Any picture in the material should be left out, while all other lines are copied exactly.

*GIVEN MATERIAL:*
◇ ◇ ◇

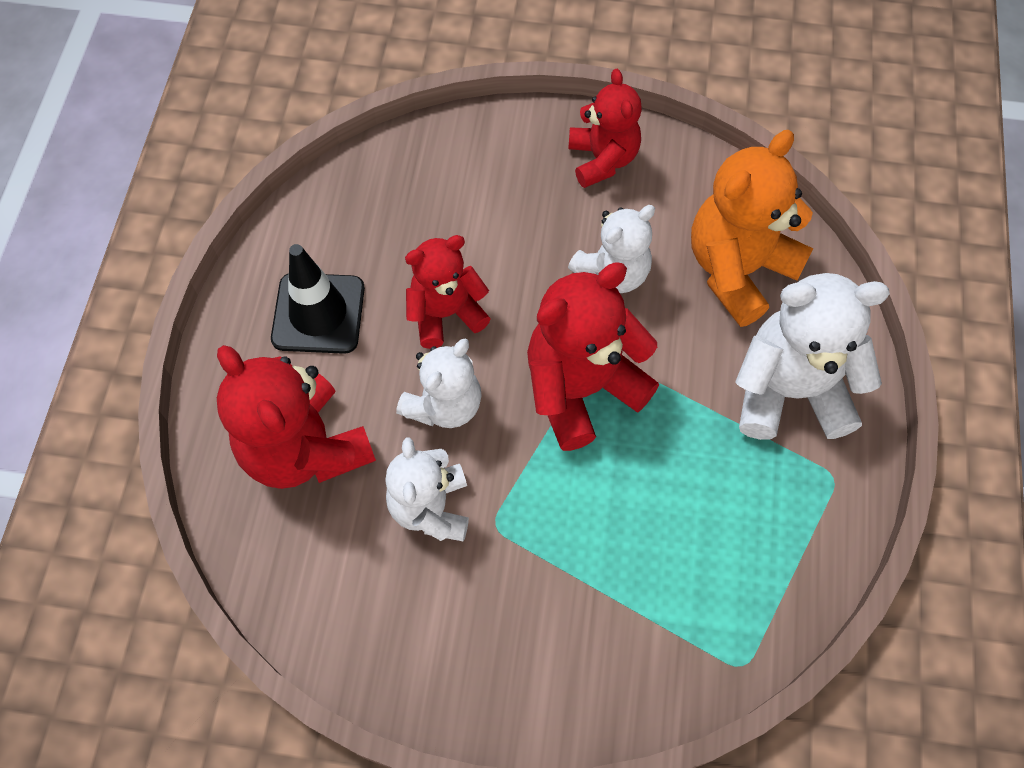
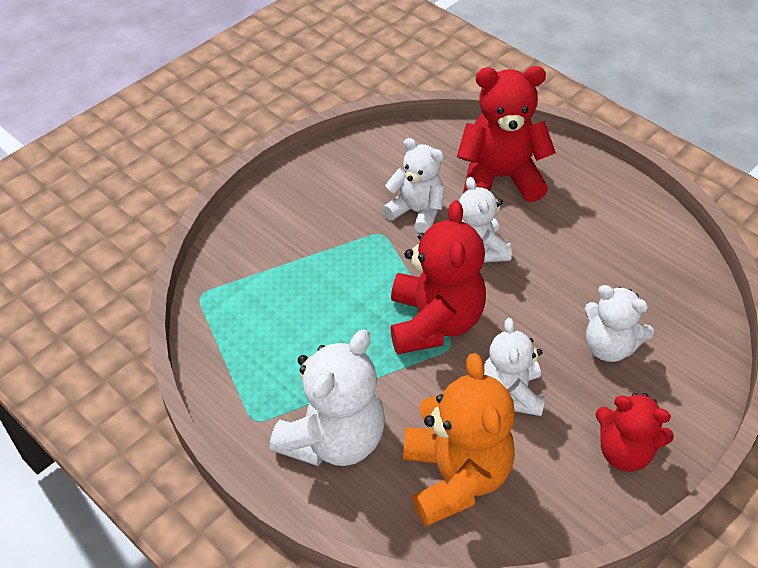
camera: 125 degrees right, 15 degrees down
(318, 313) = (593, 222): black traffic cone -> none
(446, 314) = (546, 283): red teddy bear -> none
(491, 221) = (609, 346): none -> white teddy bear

◇ ◇ ◇

*RESPONSE:*
camera: 125 degrees right, 15 degrees down
(318, 313) = (593, 222): black traffic cone -> none
(446, 314) = (546, 283): red teddy bear -> none
(491, 221) = (609, 346): none -> white teddy bear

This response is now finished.